• [Input for this task]:
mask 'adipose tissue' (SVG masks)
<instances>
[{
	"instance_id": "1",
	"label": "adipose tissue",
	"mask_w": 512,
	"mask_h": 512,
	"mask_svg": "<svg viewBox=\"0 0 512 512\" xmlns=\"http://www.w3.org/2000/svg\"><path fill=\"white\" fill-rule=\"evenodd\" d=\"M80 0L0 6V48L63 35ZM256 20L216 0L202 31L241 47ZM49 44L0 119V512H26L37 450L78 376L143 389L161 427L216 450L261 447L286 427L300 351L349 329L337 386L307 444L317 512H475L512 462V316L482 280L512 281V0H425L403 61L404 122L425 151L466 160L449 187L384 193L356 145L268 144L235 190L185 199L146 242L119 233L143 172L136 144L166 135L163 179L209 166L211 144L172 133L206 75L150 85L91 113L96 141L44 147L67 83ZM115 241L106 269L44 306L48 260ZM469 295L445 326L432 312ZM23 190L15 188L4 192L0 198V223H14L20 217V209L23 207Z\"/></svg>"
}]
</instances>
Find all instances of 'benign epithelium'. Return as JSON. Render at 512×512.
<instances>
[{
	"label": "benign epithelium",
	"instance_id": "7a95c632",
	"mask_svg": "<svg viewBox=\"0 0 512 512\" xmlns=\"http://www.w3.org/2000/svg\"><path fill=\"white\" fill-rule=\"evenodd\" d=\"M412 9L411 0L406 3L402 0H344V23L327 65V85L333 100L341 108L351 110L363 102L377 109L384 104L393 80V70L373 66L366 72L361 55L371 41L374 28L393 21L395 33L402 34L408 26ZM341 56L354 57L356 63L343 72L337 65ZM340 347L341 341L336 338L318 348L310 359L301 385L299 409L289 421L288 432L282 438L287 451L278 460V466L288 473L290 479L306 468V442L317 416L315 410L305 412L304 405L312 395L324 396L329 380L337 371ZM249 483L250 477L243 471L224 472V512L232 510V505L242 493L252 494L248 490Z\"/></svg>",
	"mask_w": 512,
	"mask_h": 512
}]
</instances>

• [What is being asked]: All lines from the one that contains "Find all instances" through the end of the material are to be quoted exactly, with both ends included.

• [Response below]:
Find all instances of 'benign epithelium'. Return as JSON. Render at 512×512.
<instances>
[{
	"label": "benign epithelium",
	"instance_id": "7a95c632",
	"mask_svg": "<svg viewBox=\"0 0 512 512\" xmlns=\"http://www.w3.org/2000/svg\"><path fill=\"white\" fill-rule=\"evenodd\" d=\"M412 9L411 0L406 3L402 0H344V23L327 65V85L333 100L341 108L351 110L363 102L377 109L384 104L393 80V70L373 66L366 72L361 55L371 41L374 28L393 21L395 33L402 34L408 26ZM341 56L354 57L356 63L343 72L337 65ZM340 347L341 341L336 338L318 348L310 359L301 385L299 409L289 421L288 432L282 438L287 451L278 460V466L288 473L290 479L306 468V442L317 416L315 410L305 412L304 405L312 395L324 396L329 380L337 371ZM249 483L250 477L243 471L224 472V512L232 510V505L242 493L252 494L248 490Z\"/></svg>",
	"mask_w": 512,
	"mask_h": 512
}]
</instances>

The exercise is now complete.